Shape position tracking data
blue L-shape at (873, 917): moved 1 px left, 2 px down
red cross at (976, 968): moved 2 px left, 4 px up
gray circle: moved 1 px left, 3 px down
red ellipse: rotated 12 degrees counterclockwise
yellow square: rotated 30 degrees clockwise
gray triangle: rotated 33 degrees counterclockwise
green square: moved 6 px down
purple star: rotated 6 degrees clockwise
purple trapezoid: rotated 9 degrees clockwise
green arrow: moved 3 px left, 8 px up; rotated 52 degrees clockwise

---

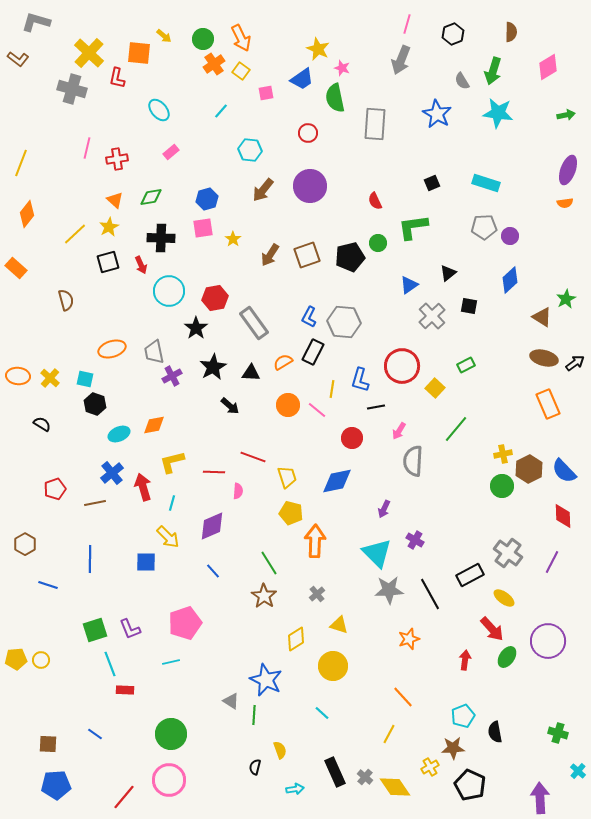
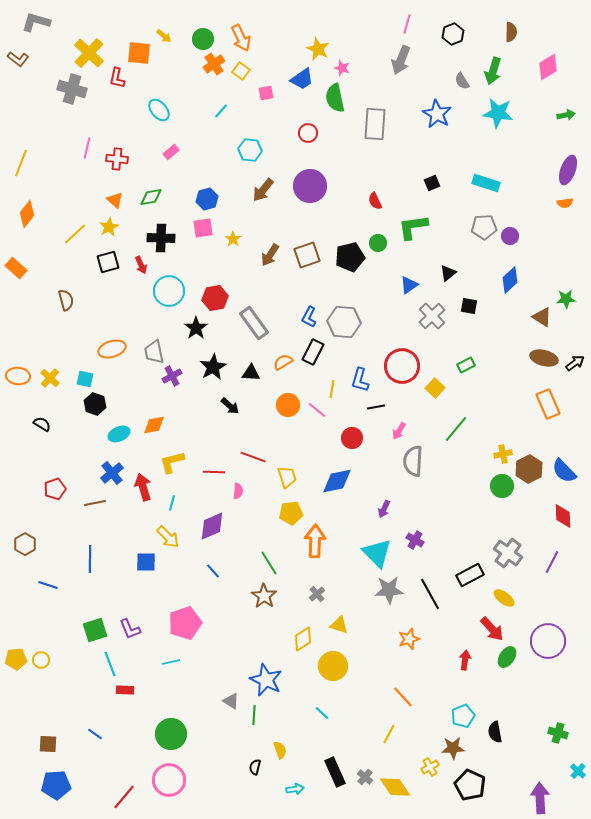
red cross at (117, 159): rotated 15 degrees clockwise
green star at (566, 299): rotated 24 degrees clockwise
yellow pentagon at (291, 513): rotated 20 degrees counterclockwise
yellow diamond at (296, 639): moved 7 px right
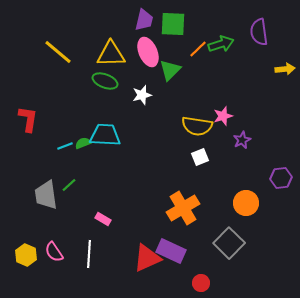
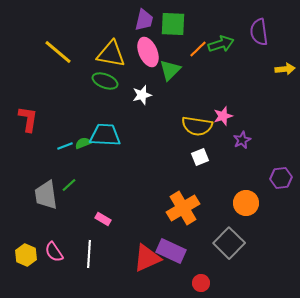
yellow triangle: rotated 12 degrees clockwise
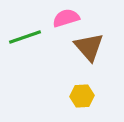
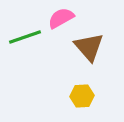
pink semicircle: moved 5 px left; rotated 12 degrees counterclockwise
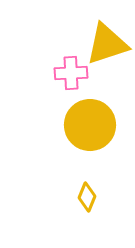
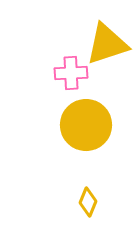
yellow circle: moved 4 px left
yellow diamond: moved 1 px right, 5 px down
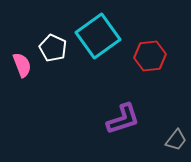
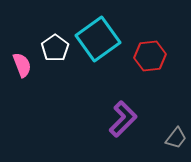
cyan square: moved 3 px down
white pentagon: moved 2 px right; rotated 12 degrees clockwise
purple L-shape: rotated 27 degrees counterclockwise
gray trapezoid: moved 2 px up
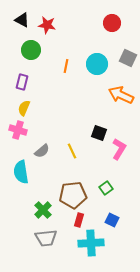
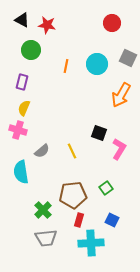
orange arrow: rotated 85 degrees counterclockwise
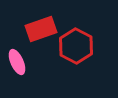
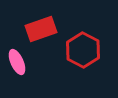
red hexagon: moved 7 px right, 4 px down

Work task:
Look through the entries. Copy out each line with "yellow" in it.

Solution to the exercise:
yellow square: rotated 30 degrees clockwise
yellow pentagon at (291, 513): rotated 20 degrees counterclockwise
yellow diamond at (296, 639): moved 7 px right
yellow triangle: rotated 12 degrees clockwise
yellow circle: moved 4 px left
yellow diamond: moved 1 px right, 5 px down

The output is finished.